-- EXERCISE MATERIAL --
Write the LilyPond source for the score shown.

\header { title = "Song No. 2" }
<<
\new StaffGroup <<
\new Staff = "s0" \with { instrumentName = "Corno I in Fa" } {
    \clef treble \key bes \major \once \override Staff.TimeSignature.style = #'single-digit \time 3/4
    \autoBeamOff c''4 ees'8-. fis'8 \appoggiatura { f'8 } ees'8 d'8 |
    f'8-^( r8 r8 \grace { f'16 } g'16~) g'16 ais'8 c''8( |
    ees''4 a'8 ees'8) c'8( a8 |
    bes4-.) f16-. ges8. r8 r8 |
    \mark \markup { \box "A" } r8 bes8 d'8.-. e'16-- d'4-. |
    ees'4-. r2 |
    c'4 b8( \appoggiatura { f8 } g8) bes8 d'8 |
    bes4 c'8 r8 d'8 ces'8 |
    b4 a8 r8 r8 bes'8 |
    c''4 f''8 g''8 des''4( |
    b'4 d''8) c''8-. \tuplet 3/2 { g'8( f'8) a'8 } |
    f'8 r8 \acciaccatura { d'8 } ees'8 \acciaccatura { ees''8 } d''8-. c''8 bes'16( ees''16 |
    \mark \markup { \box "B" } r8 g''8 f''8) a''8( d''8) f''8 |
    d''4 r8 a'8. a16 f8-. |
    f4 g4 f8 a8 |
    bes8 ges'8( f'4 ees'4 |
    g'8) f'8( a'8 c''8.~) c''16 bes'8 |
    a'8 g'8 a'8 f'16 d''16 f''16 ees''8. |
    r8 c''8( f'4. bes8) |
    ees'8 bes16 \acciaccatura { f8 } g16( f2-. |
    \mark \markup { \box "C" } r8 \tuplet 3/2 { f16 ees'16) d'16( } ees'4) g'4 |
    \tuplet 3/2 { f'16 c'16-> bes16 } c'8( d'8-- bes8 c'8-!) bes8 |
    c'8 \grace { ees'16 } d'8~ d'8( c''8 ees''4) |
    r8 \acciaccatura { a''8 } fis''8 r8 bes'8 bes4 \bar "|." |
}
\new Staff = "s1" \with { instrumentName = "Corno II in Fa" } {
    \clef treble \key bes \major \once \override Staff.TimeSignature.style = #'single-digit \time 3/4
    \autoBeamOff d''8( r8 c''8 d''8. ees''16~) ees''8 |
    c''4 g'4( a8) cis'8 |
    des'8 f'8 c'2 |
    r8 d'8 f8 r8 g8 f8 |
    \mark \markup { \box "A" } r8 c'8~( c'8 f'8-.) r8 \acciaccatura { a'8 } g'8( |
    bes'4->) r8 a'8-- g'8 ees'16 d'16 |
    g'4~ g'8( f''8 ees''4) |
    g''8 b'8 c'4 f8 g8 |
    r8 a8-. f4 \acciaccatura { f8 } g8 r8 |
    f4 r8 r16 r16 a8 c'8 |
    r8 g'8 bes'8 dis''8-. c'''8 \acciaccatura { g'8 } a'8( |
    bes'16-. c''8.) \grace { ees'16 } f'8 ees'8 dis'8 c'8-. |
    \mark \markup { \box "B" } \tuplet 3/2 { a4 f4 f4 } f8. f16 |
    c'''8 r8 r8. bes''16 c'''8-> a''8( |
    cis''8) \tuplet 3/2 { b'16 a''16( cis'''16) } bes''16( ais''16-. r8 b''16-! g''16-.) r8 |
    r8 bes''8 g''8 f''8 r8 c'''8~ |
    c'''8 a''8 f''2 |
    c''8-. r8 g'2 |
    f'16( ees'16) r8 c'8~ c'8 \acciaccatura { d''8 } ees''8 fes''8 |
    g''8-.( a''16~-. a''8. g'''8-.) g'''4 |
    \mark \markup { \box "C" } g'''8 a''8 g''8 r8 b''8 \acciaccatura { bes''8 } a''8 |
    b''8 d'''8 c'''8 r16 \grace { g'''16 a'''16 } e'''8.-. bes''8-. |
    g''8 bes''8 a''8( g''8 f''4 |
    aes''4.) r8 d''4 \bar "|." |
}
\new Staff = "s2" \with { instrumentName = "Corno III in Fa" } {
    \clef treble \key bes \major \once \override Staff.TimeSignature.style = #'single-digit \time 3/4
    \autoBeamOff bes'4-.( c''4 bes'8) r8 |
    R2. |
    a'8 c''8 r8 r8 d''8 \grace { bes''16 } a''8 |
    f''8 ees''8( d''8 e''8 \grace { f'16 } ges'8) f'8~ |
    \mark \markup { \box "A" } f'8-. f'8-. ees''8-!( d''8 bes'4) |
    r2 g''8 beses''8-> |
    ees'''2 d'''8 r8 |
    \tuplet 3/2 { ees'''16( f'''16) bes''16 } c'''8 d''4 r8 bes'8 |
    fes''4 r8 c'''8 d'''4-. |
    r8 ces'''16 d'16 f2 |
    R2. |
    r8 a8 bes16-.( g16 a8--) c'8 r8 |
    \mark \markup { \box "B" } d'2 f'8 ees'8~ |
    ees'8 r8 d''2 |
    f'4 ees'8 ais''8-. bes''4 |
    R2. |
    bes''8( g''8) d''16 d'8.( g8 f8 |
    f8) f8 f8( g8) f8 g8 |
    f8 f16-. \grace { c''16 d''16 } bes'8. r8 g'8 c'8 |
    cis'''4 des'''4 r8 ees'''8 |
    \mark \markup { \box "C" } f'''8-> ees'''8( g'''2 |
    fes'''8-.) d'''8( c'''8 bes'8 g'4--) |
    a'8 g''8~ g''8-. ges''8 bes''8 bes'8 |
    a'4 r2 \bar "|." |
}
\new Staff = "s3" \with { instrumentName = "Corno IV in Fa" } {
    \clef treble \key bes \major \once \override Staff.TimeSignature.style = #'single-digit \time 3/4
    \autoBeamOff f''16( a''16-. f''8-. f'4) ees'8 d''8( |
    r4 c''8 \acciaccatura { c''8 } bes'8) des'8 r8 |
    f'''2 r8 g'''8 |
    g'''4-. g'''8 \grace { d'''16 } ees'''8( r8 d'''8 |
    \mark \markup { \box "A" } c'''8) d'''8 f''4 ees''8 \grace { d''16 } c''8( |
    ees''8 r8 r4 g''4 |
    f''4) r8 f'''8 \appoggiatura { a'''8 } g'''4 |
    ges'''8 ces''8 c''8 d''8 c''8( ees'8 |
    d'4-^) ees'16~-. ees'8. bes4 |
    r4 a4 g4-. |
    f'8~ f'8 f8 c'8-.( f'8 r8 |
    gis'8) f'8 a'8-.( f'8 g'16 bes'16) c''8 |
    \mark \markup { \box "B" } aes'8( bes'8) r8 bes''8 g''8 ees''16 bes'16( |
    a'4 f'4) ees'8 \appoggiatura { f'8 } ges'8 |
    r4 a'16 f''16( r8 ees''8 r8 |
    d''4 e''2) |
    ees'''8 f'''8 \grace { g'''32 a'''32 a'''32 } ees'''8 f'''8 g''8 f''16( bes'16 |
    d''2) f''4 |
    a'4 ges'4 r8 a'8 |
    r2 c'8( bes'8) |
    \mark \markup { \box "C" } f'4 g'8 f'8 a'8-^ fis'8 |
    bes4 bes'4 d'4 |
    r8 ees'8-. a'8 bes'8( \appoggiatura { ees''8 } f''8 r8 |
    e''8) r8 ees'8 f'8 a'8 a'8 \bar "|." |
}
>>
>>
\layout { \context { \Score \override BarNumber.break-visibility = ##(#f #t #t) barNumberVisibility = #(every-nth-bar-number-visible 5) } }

-- WHAT NEEDS TO BE DONE --
Which lines in the items contain the string "tuplet", matching case exactly? Pick out each such line and copy it.

-- WRITTEN RESPONSE --
    b'4 d''8) c''8-. \tuplet 3/2 { g'8( f'8) a'8 } |
    \mark \markup { \box "C" } r8 \tuplet 3/2 { f16 ees'16) d'16( } ees'4) g'4 |
    \tuplet 3/2 { f'16 c'16-> bes16 } c'8( d'8-- bes8 c'8-!) bes8 |
    \mark \markup { \box "B" } \tuplet 3/2 { a4 f4 f4 } f8. f16 |
    cis''8) \tuplet 3/2 { b'16 a''16( cis'''16) } bes''16( ais''16-. r8 b''16-! g''16-.) r8 |
    \tuplet 3/2 { ees'''16( f'''16) bes''16 } c'''8 d''4 r8 bes'8 |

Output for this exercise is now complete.